WHAT YOU WILL DO —
Restrict the output to the lines below starting at the one that contains "C104: 1.5uF (+12V, DGND)" and ending at the one that contains "U101 pin VCC: +12V -> DGND", and restate them word for word, both ends included.

AVAILABLE DATA —
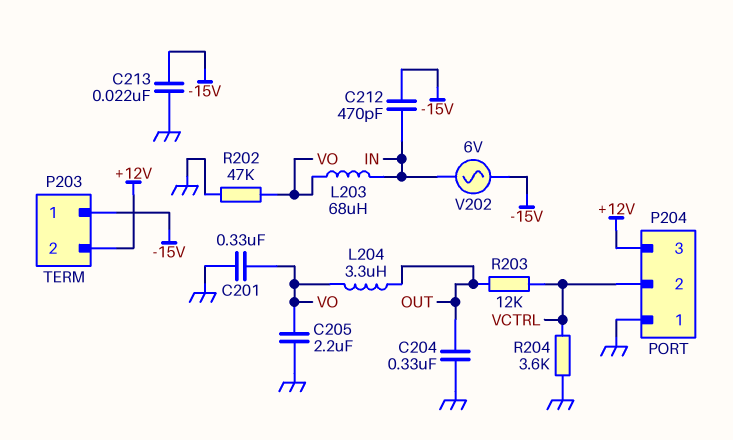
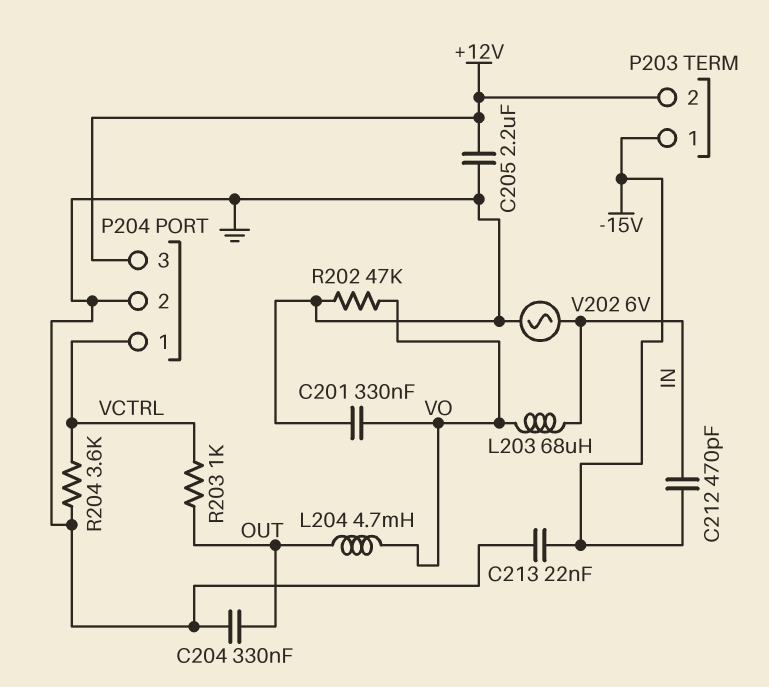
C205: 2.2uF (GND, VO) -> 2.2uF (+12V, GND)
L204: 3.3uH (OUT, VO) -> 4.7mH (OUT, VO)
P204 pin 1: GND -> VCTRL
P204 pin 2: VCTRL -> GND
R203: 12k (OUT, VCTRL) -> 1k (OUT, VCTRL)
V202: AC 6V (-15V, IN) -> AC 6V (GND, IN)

--

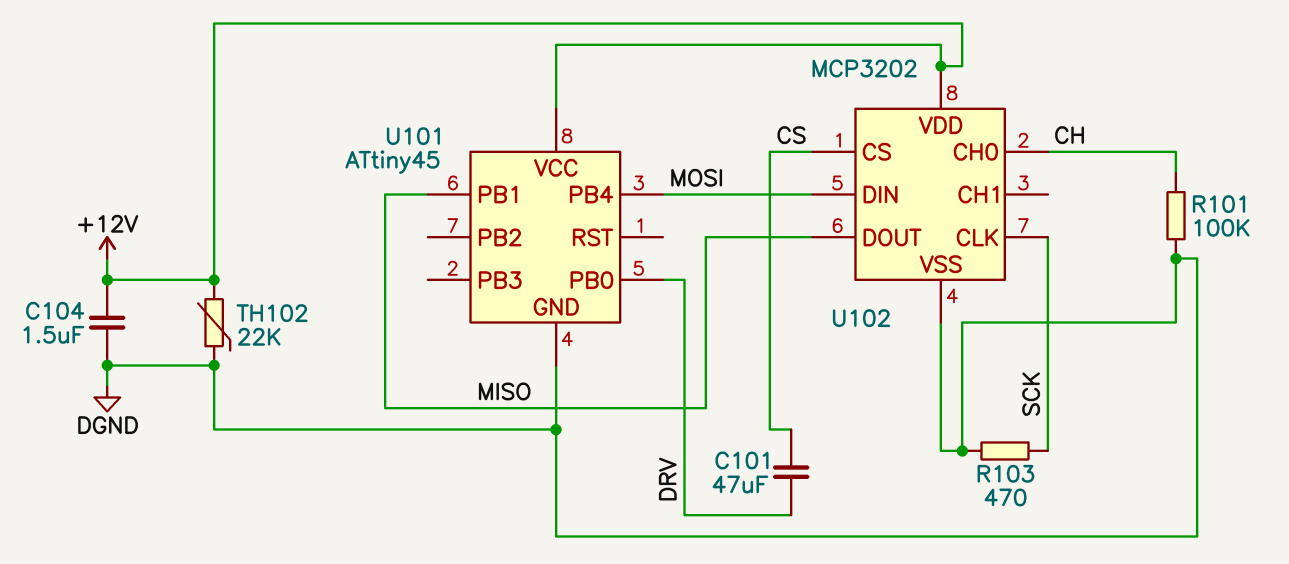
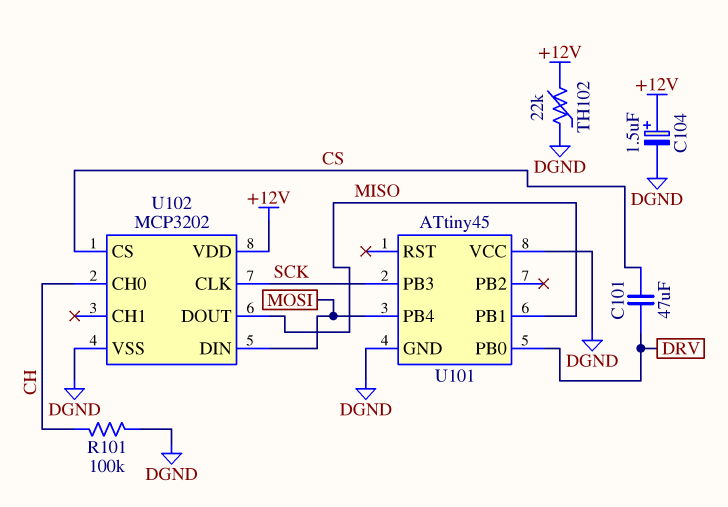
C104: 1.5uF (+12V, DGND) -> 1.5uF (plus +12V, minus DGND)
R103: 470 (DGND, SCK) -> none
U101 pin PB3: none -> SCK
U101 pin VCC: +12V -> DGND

WORKED SOLUTION —
C104: 1.5uF (+12V, DGND) -> 1.5uF (plus +12V, minus DGND)
R103: 470 (DGND, SCK) -> none
U101 pin PB3: none -> SCK
U101 pin VCC: +12V -> DGND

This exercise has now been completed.